- Direction
Count the lines in the items that contain the string "instrumentName". Reply with that number alone.

##### Records supplied

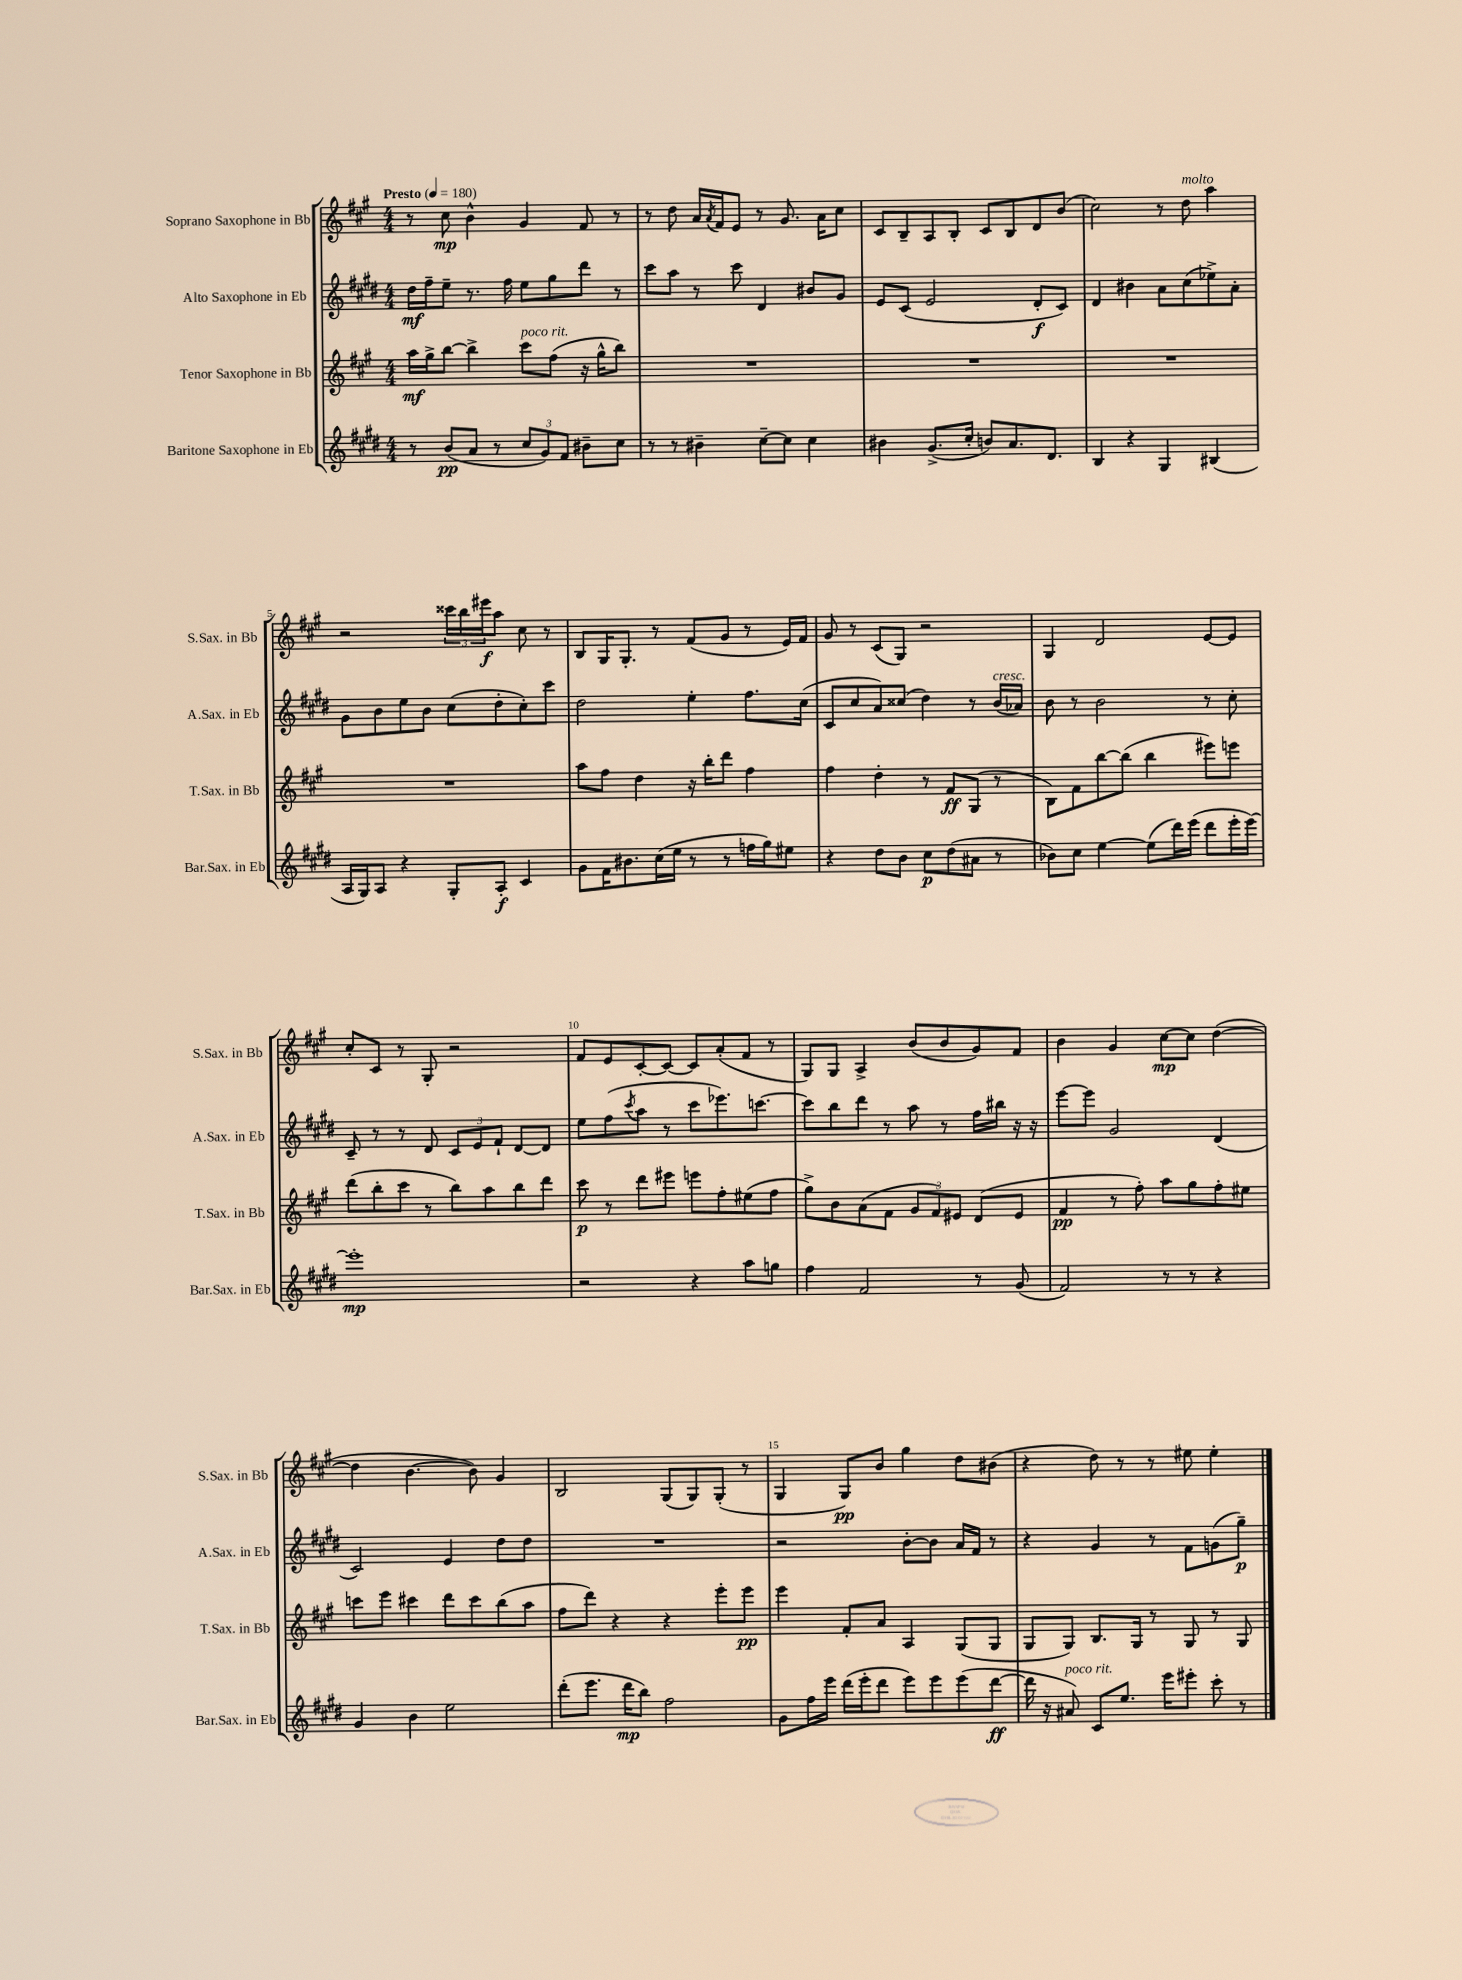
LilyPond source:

<<
\new StaffGroup <<
\new Staff = "s0" \with { instrumentName = "Soprano Saxophone in Bb" shortInstrumentName = "S.Sax. in Bb" } {
    \clef treble \key a \major \numericTimeSignature \time 4/4 \tempo "Presto" 4 = 180
    r8 cis''8\mp b'4-^ gis'4 fis'8 r8 |
    r8 d''8 a'16 \acciaccatura { a'8 } fis'16 e'8 r8 gis'8. a'16 cis''8 |
    cis'8 b8-- a8 b8-. cis'8 b8 d'8 b'8( |
    cis''2) r8 d''8^\markup { \italic "molto" } a''4 |
    r2 \tuplet 3/2 { cisis'''16 b''16 eis'''16\f } a''8 cis''8 r8 |
    b8 gis16 gis8.-. r8 fis'8( gis'8 r8 e'16) fis'16 |
    gis'8 r8 cis'8( gis8) r2 |
    gis4 d'2 e'8~ e'8 |
    cis''8-. cis'8 r8 gis8-. r2 |
    fis'8 e'8 cis'8~-. cis'8~ cis'8 a'8-.( fis'8 r8 |
    gis8) gis8 a4-> b'8( b'8 gis'8) fis'8 |
    b'4 gis'4 cis''8~\mp cis''8 d''4~( |
    d''4 b'4.~ b'8) gis'4 |
    b2 gis8( gis8) gis8-.( r8 |
    gis4 gis8\pp) b'8 gis''4 d''8 bis'8( |
    r4 d''8) r8 r8 eis''8 eis''4-. \bar "|." |
}
\new Staff = "s1" \with { instrumentName = "Alto Saxophone in Eb" shortInstrumentName = "A.Sax. in Eb" } {
    \clef treble \key e \major \numericTimeSignature \time 4/4
    dis''16\mf fis''16-- e''8-- r8. fis''16 e''8 gis''8 dis'''8 r8 |
    cis'''8 a''8 r8 cis'''8 dis'4 bis'8 gis'8 |
    e'8 cis'8( e'2 dis'8-.\f cis'8) |
    dis'4 bis'4 a'8 cis''8( ees''8->) a'8-. |
    gis'8 b'8 e''8 b'8 cis''8( dis''8-. cis''8-.) cis'''8 |
    dis''2 e''4-. fis''8. cis''16( |
    cis'8 cis''8 a'8) cisis''8( dis''4) r8 b'16^\markup { \italic "cresc." }( aes'16) |
    b'8 r8 b'2 r8 cis''8-. |
    cis'8-- r8 r8 dis'8 \tuplet 3/2 { cis'8 e'8 fis'8-! } dis'8~ dis'8 |
    e''8 fis''8( \acciaccatura { cis'''8 } a''8 r8 cis'''8 ees'''8.) c'''8.~ |
    c'''8 b''8 dis'''8 r8 a''8 r8 fis''16 bis''16 r16 r16 |
    e'''8~ e'''8 gis'2 dis'4( |
    cis'2) e'4 dis''8 dis''8 |
    R1 |
    r2 b'8~-. b'8 a'16 fis'16 r8 |
    r4 gis'4 r8 fis'8 g'8( gis''8--\p) \bar "|." |
}
\new Staff = "s2" \with { instrumentName = "Tenor Saxophone in Bb" shortInstrumentName = "T.Sax. in Bb" } {
    \clef treble \key a \major \numericTimeSignature \time 4/4
    a''16\mf gis''16-> b''8~ b''4-> cis'''8^\markup { \italic "poco rit." } fis''8( r16 gis''16-^ b''8) |
    R1 |
    R1 |
    R1 |
    R1 |
    a''8 fis''8 d''4 r16 b''16-. d'''8 fis''4 |
    fis''4 d''4-. r8 fis'8\ff gis8( r8 |
    b8) fis'8 b''8~ b''8( b''4 eis'''8) e'''8 |
    d'''8( b''8-. cis'''8 r8 b''8) a''8 b''8 d'''8 |
    cis'''8\p r8 d'''8 eis'''8 e'''8 fis''8-. eis''8( fis''8 |
    gis''8->) b'8 a'8( fis'8 \tuplet 3/2 { gis'8 fis'8) eis'8 } d'8( eis'8 |
    fis'4\pp r8 fis''8-.) a''8 gis''8 fis''8-. eis''8 |
    c'''8 e'''8 cis'''4 d'''8 cis'''8 b''8( a''8 |
    fis''8 d'''8) r4 r4 e'''8-. e'''8\pp |
    e'''4 fis'8-. a'8 a4 gis8( gis8 |
    gis8 gis8) b8. gis16 r8 gis8 r8 gis8 \bar "|." |
}
\new Staff = "s3" \with { instrumentName = "Baritone Saxophone in Eb" shortInstrumentName = "Bar.Sax. in Eb" } {
    \clef treble \key e \major \numericTimeSignature \time 4/4
    r8 b'8\pp( a'8 r8 \tuplet 3/2 { cis''8 gis'8) fis'8 } bis'8-- cis''8 |
    r8 r8 bis'4-- cis''8~-- cis''8 cis''4 |
    bis'4 gis'8.->( cis''16-. b'8) a'8. dis'8. |
    b4 r4 gis4 bis4( |
    a16 gis16) a8 r4 gis8-. a8-.\f cis'4 |
    gis'8 fis'16 bis'8. cis''16( e''16 r8 r8 f''16 gis''16) eis''8 |
    r4 dis''8 b'8 cis''8\p dis''8( ais'8 r8 |
    bes'8) cis''8 e''4~ e''8( dis'''16) e'''16( dis'''8 e'''16-. e'''16~) |
    e'''1-.\mp |
    r2 r4 a''8 g''8 |
    fis''4 fis'2 r8 gis'8( |
    fis'2) r8 r8 r4 |
    gis'4 b'4 e''2 |
    dis'''8-.( e'''8. dis'''16\mp b''8) fis''2 |
    gis'8 fis''16 e'''16 dis'''16( e'''16-. dis'''8 e'''8) e'''8 e'''8( dis'''8~\ff |
    dis'''16 r16 ais'8^\markup { \italic "poco rit." }) cis'8 e''8. e'''16 eis'''8-. cis'''8-. r8 \bar "|." |
}
>>
>>
\layout { \context { \Score \override BarNumber.break-visibility = ##(#f #t #t) barNumberVisibility = #(every-nth-bar-number-visible 5) } }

##########

- Final result
4